| The task |
Pick out every line in the items that contains the string "tuplet", and copy each of those lines.

§

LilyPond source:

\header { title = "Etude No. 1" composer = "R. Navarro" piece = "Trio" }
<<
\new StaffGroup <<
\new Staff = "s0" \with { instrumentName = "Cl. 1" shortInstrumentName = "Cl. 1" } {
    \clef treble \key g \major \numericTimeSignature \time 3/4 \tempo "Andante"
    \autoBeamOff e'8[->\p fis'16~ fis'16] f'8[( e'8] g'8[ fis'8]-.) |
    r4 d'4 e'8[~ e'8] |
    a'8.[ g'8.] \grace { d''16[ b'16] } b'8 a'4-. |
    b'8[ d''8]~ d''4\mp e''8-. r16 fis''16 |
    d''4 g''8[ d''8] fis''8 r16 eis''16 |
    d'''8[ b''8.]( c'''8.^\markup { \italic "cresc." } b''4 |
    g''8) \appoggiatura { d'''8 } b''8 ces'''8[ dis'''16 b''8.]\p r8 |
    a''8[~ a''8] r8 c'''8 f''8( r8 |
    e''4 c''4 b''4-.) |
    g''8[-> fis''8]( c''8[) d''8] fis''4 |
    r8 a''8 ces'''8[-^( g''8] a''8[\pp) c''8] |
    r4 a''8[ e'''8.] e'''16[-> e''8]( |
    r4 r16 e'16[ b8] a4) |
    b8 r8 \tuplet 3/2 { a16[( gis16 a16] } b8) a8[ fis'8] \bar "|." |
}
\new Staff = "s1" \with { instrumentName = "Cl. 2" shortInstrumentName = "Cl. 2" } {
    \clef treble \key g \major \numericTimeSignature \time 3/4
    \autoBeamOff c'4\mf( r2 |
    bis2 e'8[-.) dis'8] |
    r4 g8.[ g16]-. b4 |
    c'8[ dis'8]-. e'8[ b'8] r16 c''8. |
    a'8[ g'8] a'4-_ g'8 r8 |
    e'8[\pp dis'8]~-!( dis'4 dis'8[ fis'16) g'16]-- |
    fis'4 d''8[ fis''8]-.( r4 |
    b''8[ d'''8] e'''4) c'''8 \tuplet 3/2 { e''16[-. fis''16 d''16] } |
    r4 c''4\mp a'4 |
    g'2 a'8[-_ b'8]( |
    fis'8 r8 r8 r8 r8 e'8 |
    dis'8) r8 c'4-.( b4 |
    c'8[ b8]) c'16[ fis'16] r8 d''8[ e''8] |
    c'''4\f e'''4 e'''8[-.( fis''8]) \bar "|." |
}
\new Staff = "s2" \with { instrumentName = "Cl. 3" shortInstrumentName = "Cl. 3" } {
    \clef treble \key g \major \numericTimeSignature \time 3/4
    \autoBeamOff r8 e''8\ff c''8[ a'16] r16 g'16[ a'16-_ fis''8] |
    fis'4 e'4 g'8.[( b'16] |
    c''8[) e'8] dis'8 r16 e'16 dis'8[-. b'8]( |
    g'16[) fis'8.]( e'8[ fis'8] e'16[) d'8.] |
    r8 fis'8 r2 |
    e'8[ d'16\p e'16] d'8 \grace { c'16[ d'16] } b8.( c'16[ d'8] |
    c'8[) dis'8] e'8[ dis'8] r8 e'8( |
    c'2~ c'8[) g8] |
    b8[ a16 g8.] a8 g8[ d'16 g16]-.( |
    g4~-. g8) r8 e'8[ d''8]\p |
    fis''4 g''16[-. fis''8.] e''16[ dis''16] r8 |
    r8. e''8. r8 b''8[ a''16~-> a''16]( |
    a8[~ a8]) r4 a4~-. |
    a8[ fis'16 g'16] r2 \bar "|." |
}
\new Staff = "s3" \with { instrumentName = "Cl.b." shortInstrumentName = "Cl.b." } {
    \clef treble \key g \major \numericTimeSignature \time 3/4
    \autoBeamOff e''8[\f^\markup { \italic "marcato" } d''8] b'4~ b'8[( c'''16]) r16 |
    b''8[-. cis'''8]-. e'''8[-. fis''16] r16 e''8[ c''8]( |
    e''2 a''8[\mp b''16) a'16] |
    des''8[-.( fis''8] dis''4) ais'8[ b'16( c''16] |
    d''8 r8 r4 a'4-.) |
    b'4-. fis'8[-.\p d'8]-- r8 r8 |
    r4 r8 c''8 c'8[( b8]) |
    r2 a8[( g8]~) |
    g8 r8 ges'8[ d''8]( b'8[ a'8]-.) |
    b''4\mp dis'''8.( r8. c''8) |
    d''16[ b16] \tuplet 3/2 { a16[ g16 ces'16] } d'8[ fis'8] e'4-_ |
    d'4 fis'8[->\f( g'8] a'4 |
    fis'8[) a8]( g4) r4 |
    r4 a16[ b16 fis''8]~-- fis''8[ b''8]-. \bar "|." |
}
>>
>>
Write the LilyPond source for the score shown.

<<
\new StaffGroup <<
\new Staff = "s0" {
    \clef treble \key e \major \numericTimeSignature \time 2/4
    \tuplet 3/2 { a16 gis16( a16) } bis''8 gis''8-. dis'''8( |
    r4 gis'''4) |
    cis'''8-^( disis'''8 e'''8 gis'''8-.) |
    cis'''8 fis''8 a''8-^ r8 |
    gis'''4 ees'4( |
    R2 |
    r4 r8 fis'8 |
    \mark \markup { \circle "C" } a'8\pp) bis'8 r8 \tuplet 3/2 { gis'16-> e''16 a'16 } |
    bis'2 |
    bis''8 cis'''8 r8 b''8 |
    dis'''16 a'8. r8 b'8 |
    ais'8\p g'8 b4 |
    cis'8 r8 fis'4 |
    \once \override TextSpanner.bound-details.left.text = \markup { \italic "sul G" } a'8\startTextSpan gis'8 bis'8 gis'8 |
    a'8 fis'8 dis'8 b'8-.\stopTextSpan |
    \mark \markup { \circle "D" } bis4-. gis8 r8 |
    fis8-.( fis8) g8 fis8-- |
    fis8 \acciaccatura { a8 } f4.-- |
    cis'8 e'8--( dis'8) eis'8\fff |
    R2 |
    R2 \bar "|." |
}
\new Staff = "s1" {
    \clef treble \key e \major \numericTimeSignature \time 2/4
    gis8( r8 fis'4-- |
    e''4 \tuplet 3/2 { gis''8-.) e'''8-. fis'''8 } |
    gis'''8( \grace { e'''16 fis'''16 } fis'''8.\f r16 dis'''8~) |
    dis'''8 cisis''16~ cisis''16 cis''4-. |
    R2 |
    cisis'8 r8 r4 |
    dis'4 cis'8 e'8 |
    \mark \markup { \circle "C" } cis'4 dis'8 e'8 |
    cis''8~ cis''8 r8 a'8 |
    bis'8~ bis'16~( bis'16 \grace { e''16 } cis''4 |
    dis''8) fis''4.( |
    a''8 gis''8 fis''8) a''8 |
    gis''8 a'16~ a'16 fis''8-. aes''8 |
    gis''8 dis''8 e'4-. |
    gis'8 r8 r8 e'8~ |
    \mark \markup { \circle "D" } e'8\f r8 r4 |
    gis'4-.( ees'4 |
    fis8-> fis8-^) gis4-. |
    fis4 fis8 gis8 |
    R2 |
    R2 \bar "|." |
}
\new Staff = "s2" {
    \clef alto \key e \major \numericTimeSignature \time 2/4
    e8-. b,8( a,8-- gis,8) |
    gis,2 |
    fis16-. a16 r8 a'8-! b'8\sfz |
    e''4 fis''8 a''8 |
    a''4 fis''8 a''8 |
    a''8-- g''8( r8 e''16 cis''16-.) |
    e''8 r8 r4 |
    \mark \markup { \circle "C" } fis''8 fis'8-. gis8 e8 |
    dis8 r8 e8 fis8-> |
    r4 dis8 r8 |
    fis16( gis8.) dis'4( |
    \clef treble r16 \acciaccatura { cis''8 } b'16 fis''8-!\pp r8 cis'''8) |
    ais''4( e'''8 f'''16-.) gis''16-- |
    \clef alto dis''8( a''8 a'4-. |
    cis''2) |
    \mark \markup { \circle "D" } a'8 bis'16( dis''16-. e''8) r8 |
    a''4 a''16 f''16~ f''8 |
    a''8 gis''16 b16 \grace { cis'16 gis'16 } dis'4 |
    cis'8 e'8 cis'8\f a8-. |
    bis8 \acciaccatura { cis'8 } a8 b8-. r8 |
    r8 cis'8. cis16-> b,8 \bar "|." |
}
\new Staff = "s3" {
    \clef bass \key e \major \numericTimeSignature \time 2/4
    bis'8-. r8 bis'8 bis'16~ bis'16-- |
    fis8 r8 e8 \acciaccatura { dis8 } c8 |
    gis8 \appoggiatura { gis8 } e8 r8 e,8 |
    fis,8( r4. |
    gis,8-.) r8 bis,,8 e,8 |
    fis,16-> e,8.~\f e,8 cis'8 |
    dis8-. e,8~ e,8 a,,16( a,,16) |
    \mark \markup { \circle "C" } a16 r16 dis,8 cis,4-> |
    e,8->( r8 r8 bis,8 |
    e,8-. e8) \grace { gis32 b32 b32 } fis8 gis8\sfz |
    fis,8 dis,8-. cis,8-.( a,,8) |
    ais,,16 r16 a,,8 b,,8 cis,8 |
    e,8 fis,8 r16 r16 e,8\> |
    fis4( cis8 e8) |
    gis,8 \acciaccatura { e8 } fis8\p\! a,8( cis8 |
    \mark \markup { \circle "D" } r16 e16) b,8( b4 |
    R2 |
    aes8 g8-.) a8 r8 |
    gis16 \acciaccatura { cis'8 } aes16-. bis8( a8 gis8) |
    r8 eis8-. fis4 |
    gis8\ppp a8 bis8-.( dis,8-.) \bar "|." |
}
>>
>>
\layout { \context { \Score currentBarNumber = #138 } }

§

| Task response |
    b8 r8 \tuplet 3/2 { a16[( gis16 a16] } b8) a8[ fis'8] \bar "|." |
    b''8[ d'''8] e'''4) c'''8 \tuplet 3/2 { e''16[-. fis''16 d''16] } |
    d''16[ b16] \tuplet 3/2 { a16[ g16 ces'16] } d'8[ fis'8] e'4-_ |
    \tuplet 3/2 { a16 gis16( a16) } bis''8 gis''8-. dis'''8( |
    \mark \markup { \circle "C" } a'8\pp) bis'8 r8 \tuplet 3/2 { gis'16-> e''16 a'16 } |
    e''4 \tuplet 3/2 { gis''8-.) e'''8-. fis'''8 } |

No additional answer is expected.